Say how many lines below have "plate" in them, giving the number alone.

Data block:
────────

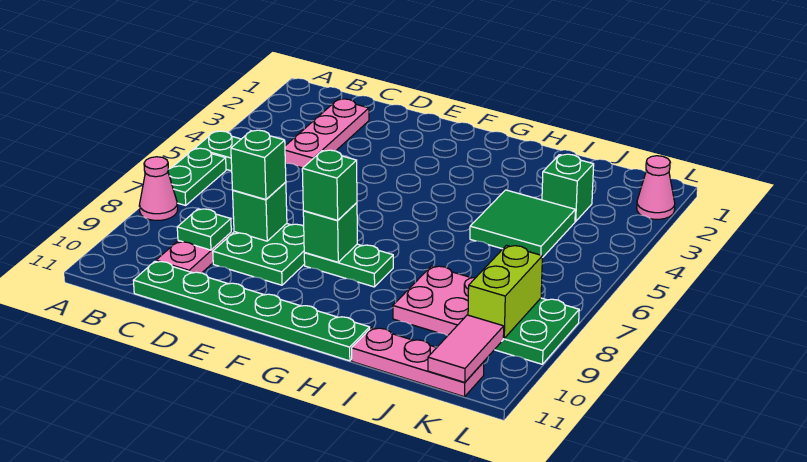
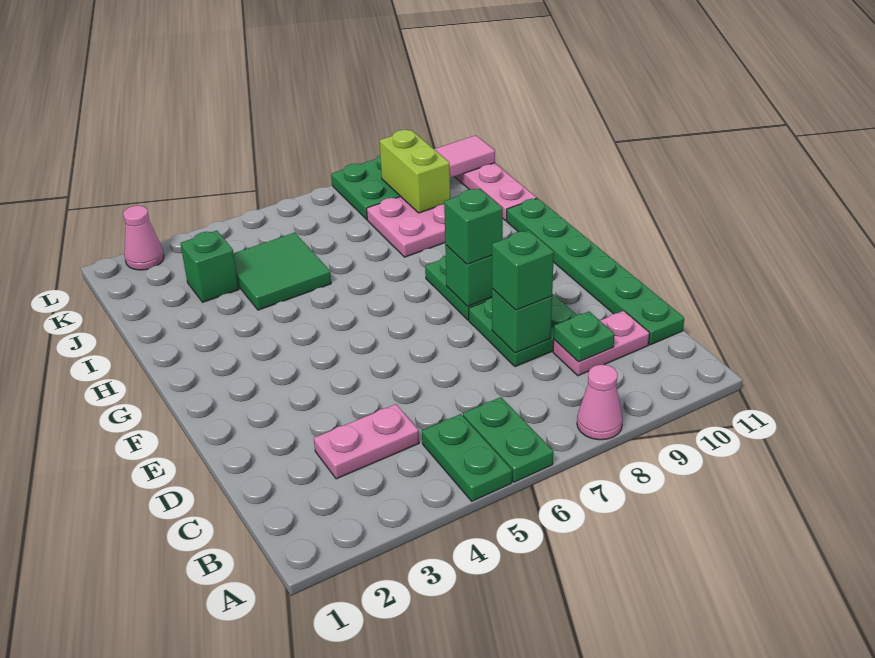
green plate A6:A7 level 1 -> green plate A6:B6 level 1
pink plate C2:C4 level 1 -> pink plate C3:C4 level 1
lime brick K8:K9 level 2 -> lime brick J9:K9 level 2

────────

Result: 2